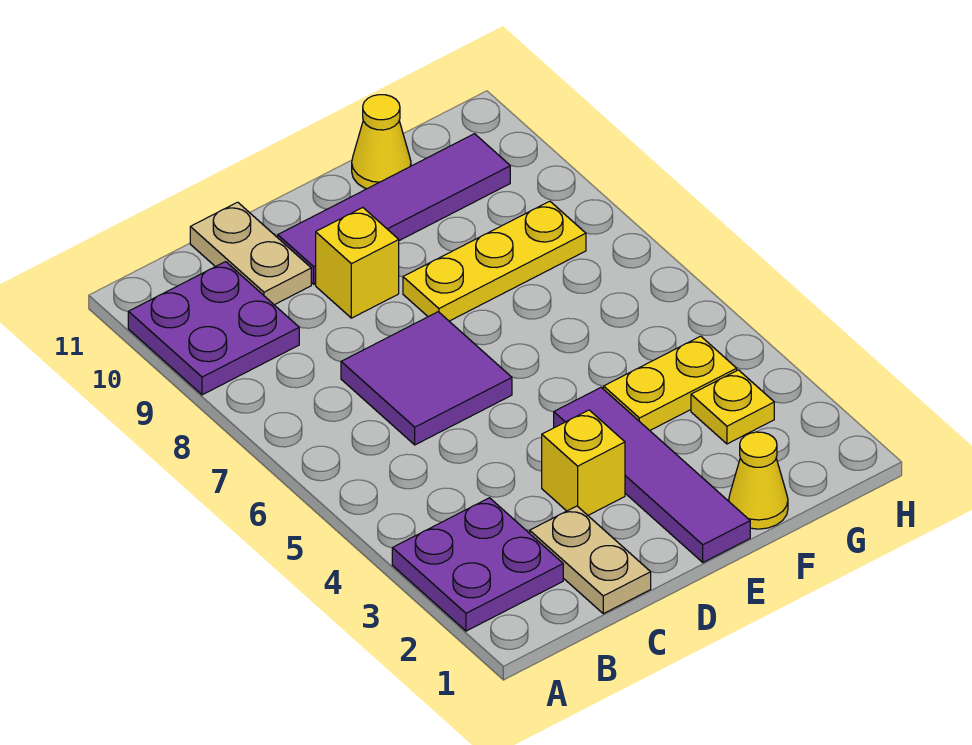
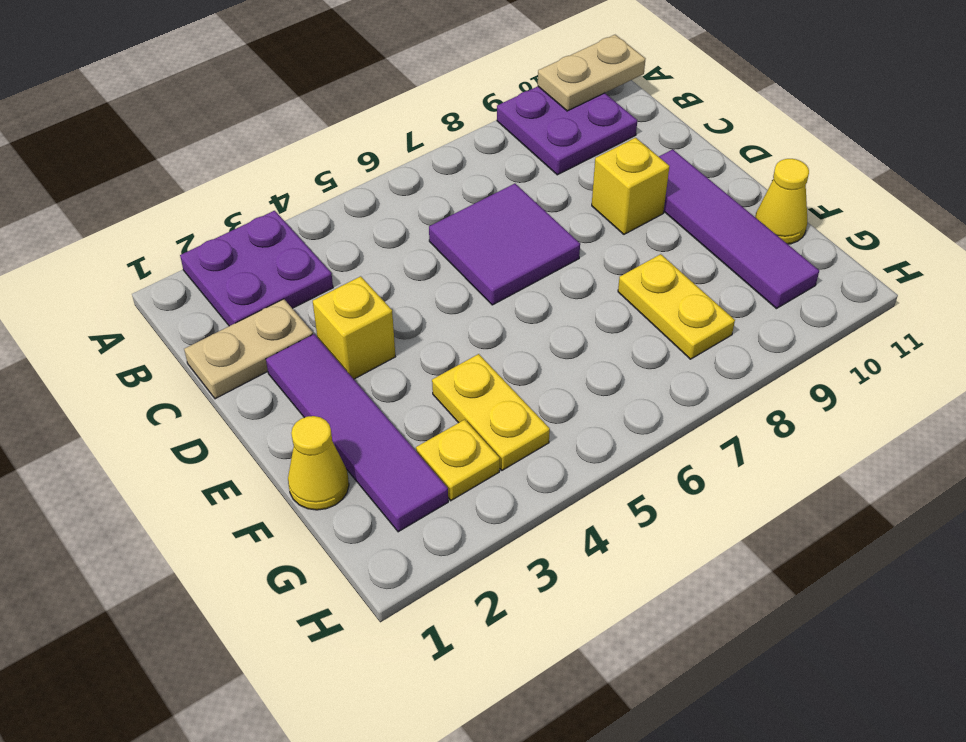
tan plate C10:C11 level 1 -> tan plate A10:A11 level 2
purple tile E1:E4 level 1 -> purple tile D2:G2 level 1
yellow plate E8:G8 level 1 -> yellow plate F8:G8 level 1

# # # #

### Task directions:
Restate the whole listing above exactly, except for its images.

### Reply to the task:
tan plate C10:C11 level 1 -> tan plate A10:A11 level 2
purple tile E1:E4 level 1 -> purple tile D2:G2 level 1
yellow plate E8:G8 level 1 -> yellow plate F8:G8 level 1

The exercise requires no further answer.